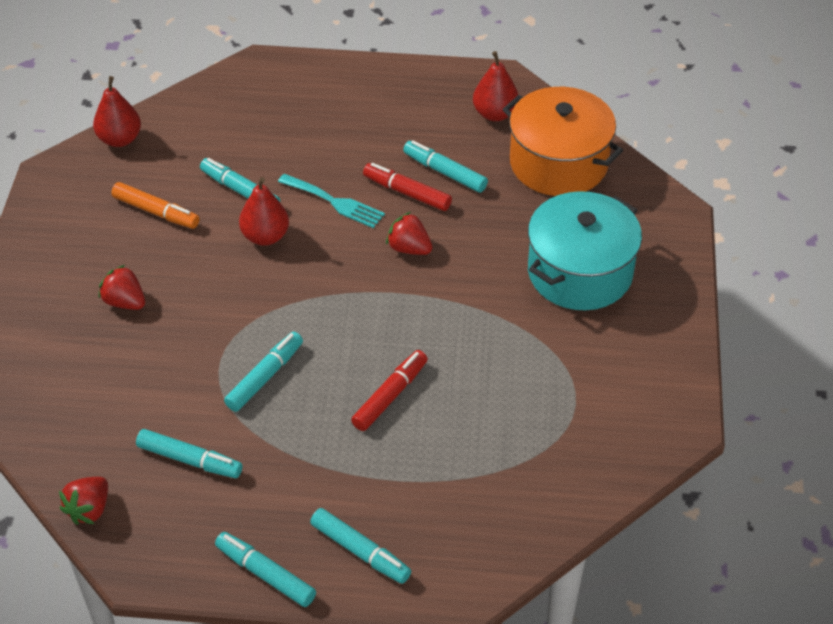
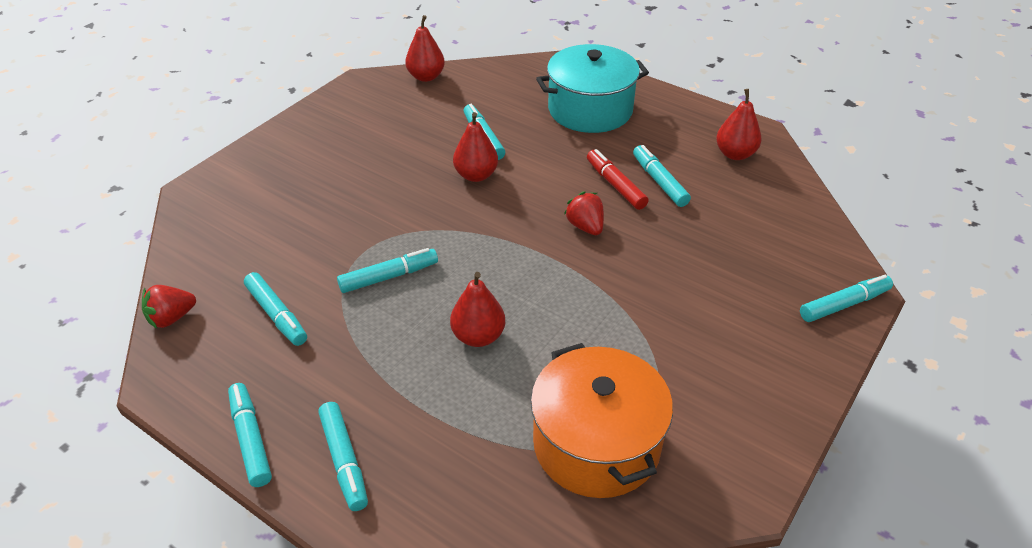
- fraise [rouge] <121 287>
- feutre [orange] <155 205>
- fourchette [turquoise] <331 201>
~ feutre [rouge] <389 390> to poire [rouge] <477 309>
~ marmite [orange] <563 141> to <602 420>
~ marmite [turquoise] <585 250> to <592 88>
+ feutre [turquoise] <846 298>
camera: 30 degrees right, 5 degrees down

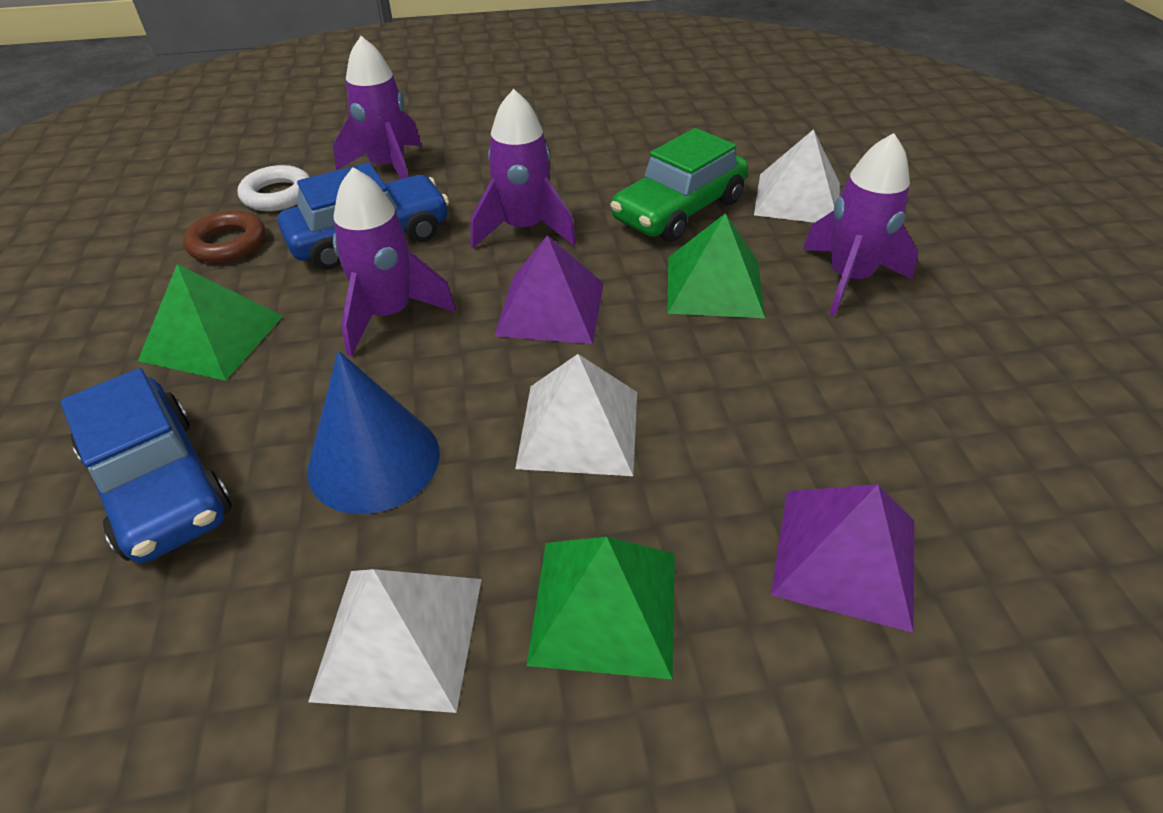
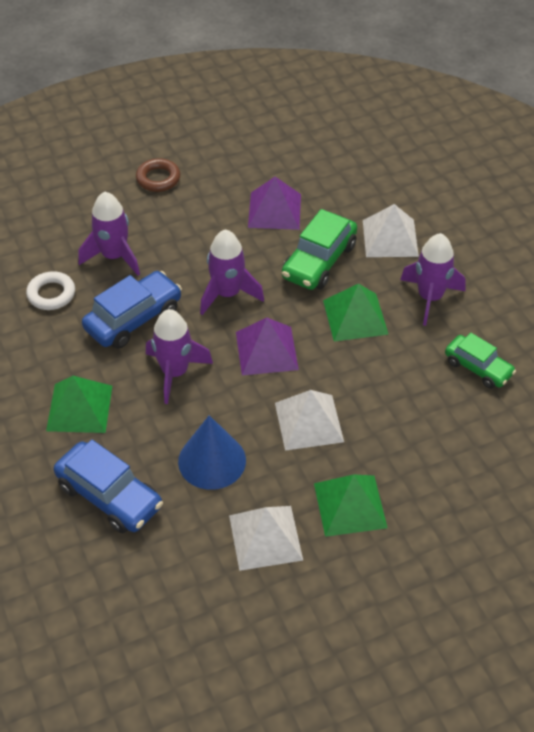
~ anneau [marron] <224 236> to <158 175>
~ pyramide [violet] <842 558> to <274 203>
+ voiture [vert] <480 361>
camera: 15 degrees left, 5 degrees up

▸ EXERCISE GOAL:
Copy exactly the lines from the one containing "to <592 88>" through the last line of the records above, including both, and omit every picture.

▸ TASK ANSWER:
~ marmite [turquoise] <585 250> to <592 88>
+ feutre [turquoise] <846 298>
camera: 30 degrees right, 5 degrees down

~ anneau [marron] <224 236> to <158 175>
~ pyramide [violet] <842 558> to <274 203>
+ voiture [vert] <480 361>
camera: 15 degrees left, 5 degrees up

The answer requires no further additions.